# Material for this exercise
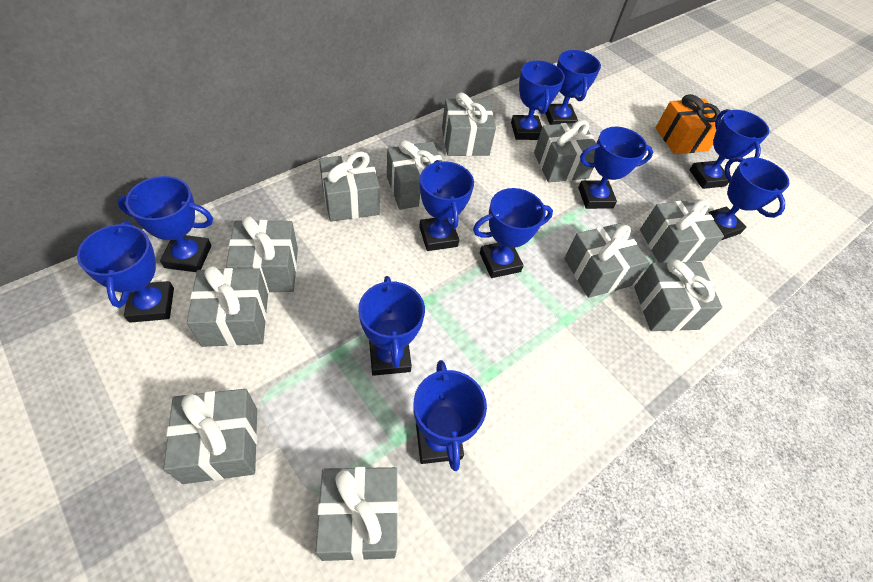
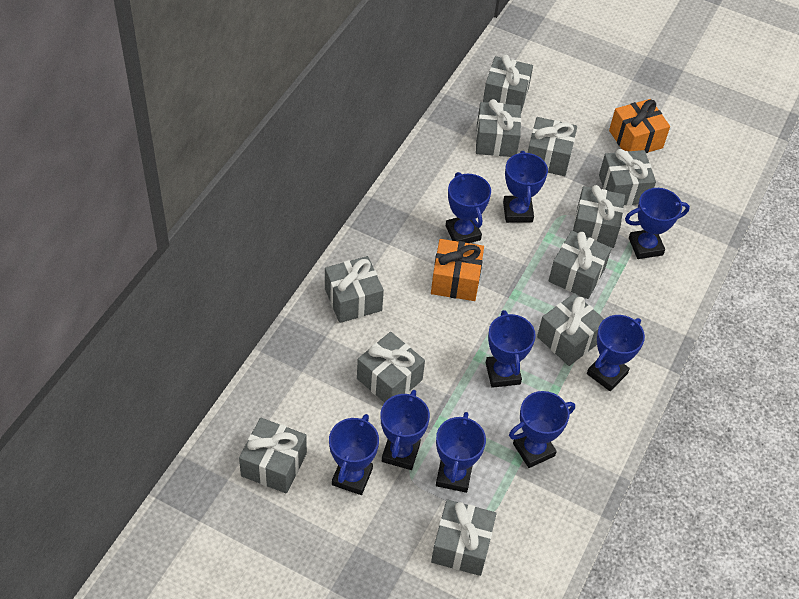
blue trophy: 11 -> 9
orange gift: 1 -> 2

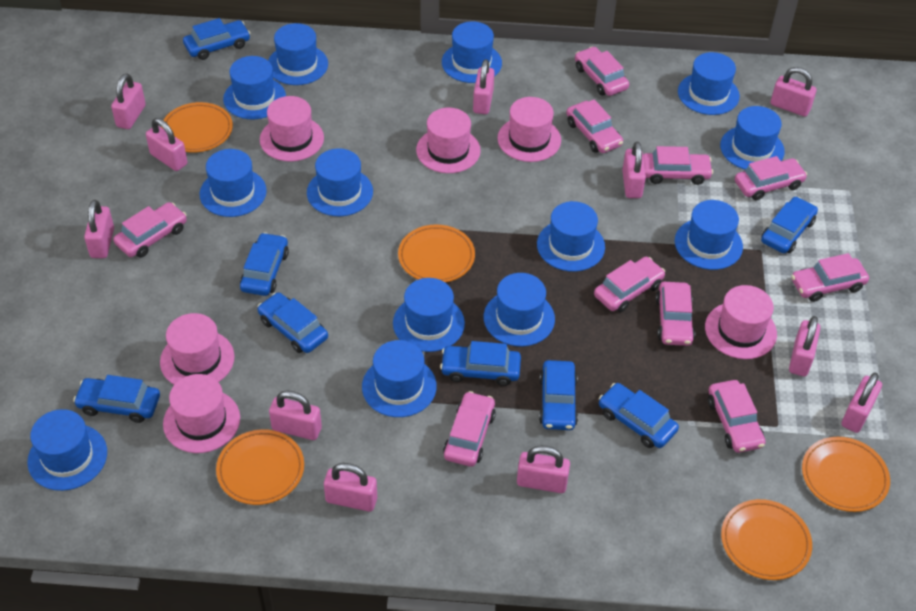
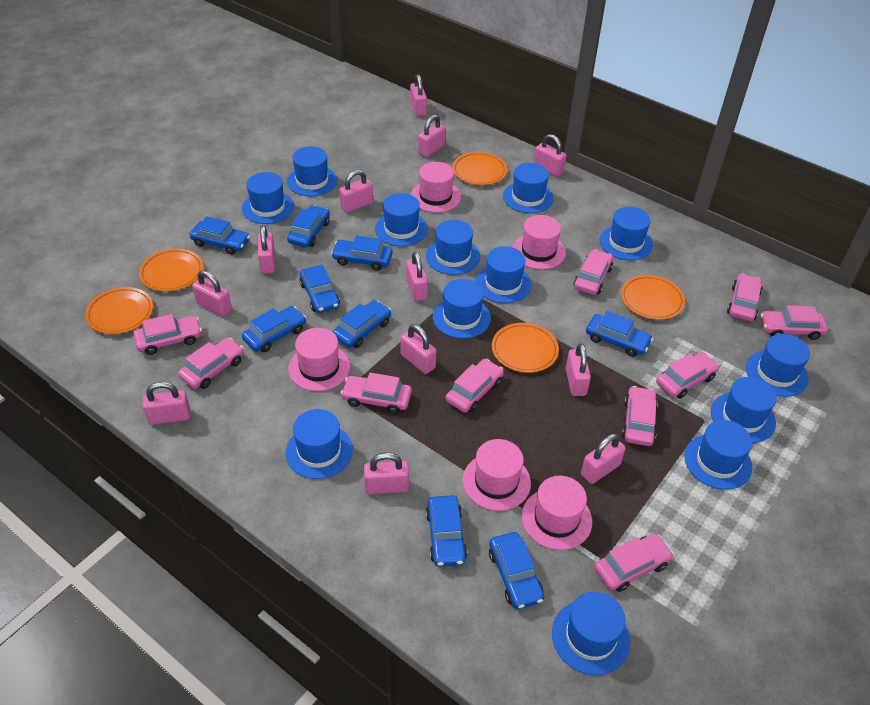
blue car: 8 -> 9
pink hat: 6 -> 5
pink padlock: 11 -> 12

# Work instruction
When you reach a picture in the records above, pass over it and transcribe the rest exactly.

# Result of this task
blue trophy: 11 -> 9
orange gift: 1 -> 2

blue car: 8 -> 9
pink hat: 6 -> 5
pink padlock: 11 -> 12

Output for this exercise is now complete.